| WHAT YOU NEED TO DO |
Take the line containing "orange button: 3 -> 4" and every line after it in the data below, and print them exactly as given, with nothing else.

| DATASET EXCERPTS |
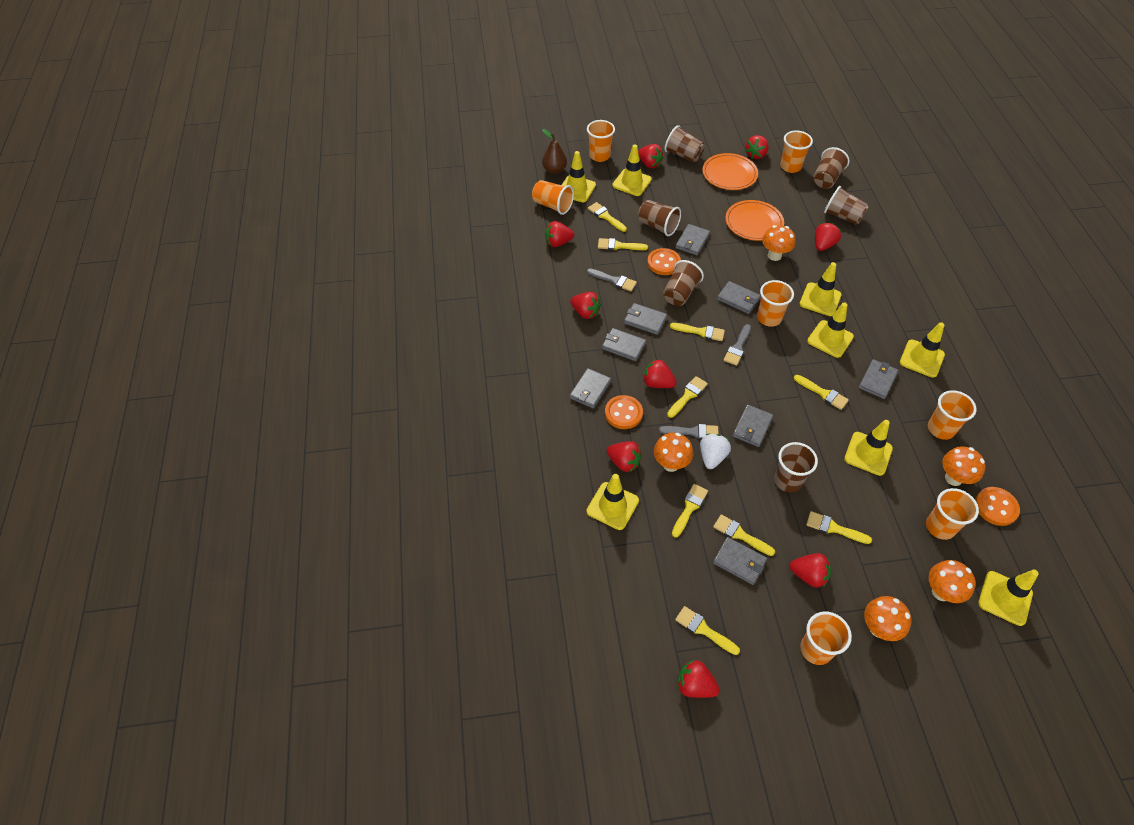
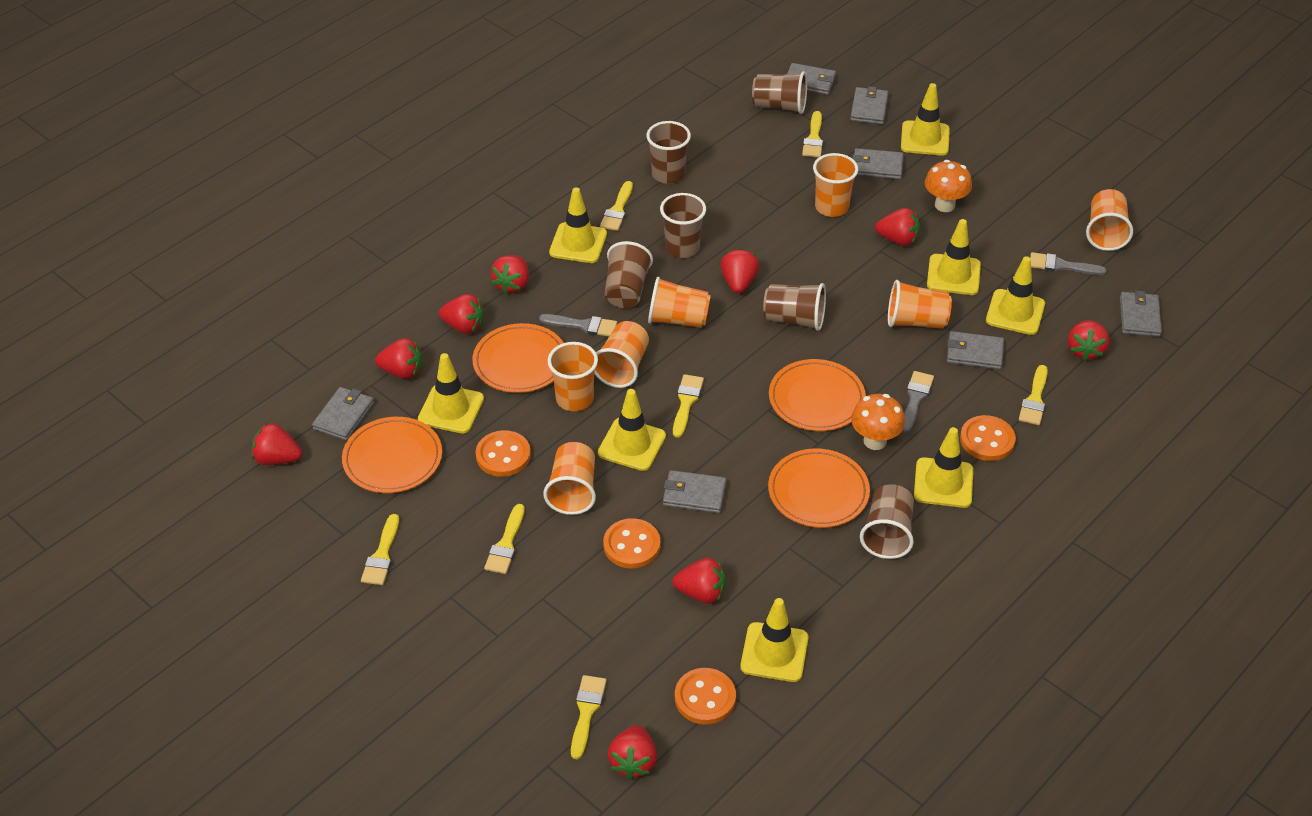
brown pear: 1 -> 0
grey wallet: 8 -> 7
orange button: 3 -> 4
orange mushroom: 5 -> 2
orange plate: 2 -> 4
white strawberry: 1 -> 0
yellow brush: 9 -> 7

| ANSWER TO THIS TASK |
orange button: 3 -> 4
orange mushroom: 5 -> 2
orange plate: 2 -> 4
white strawberry: 1 -> 0
yellow brush: 9 -> 7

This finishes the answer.